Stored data
============
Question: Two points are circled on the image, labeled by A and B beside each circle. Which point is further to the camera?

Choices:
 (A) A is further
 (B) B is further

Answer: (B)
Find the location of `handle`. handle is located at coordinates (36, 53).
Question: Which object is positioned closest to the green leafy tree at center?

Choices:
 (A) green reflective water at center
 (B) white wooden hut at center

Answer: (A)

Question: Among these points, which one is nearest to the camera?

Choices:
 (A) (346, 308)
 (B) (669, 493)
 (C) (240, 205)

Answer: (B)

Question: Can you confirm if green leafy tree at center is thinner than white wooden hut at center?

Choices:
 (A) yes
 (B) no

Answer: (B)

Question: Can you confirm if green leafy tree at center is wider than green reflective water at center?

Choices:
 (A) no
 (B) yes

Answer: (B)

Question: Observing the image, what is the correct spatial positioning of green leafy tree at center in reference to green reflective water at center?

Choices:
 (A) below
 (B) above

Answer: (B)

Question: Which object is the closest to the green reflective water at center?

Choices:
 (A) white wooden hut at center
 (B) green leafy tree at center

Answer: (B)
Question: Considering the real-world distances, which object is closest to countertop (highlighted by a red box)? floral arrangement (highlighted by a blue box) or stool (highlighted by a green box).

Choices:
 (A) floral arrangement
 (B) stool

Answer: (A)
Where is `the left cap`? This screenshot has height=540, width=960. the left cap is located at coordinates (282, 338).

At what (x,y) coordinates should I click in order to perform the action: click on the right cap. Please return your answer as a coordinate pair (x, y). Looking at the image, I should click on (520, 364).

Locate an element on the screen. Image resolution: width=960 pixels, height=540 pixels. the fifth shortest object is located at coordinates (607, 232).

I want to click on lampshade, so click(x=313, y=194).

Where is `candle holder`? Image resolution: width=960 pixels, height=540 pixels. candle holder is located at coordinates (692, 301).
============
Copy the rows above exactly as they appear, from the first line through the line containing "hut at center?", including both ends.

Question: Two points are circled on the image, labeled by A and B beside each circle. Which point is further to the camera?

Choices:
 (A) A is further
 (B) B is further

Answer: (B)
Find the location of `handle`. handle is located at coordinates (36, 53).
Question: Which object is positioned closest to the green leafy tree at center?

Choices:
 (A) green reflective water at center
 (B) white wooden hut at center

Answer: (A)

Question: Among these points, which one is nearest to the camera?

Choices:
 (A) (346, 308)
 (B) (669, 493)
 (C) (240, 205)

Answer: (B)

Question: Can you confirm if green leafy tree at center is thinner than white wooden hut at center?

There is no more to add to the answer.